= WHAT TO PRODUCE =
All pictures are to be dropped, and everything else in the data duplicated exactly.

= PROVIDED DATA =

'''

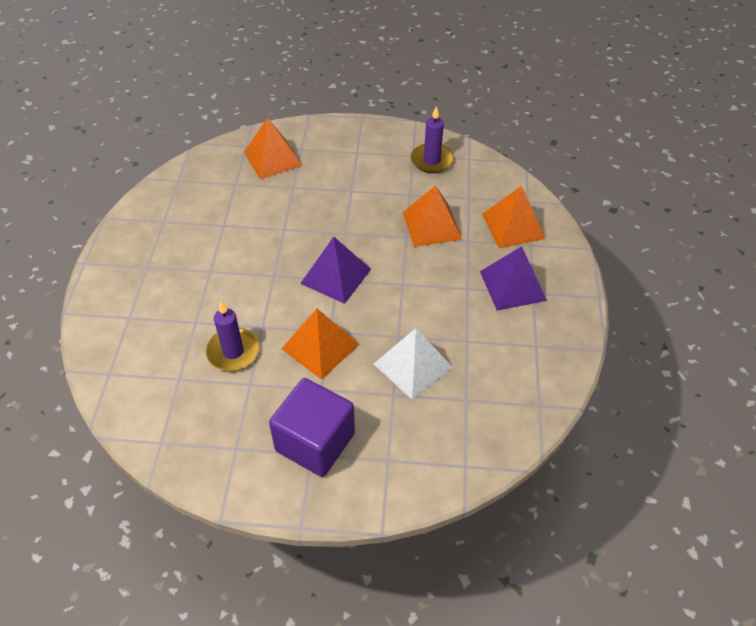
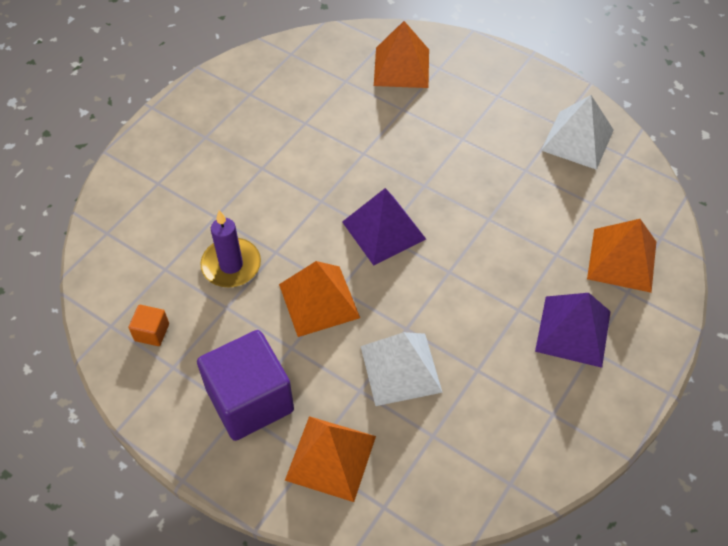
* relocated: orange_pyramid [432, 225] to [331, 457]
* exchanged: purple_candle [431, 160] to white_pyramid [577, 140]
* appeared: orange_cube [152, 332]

'''

= OUTPUT FOR THIS TASK =
* relocated: orange_pyramid [432, 225] to [331, 457]
* exchanged: purple_candle [431, 160] to white_pyramid [577, 140]
* appeared: orange_cube [152, 332]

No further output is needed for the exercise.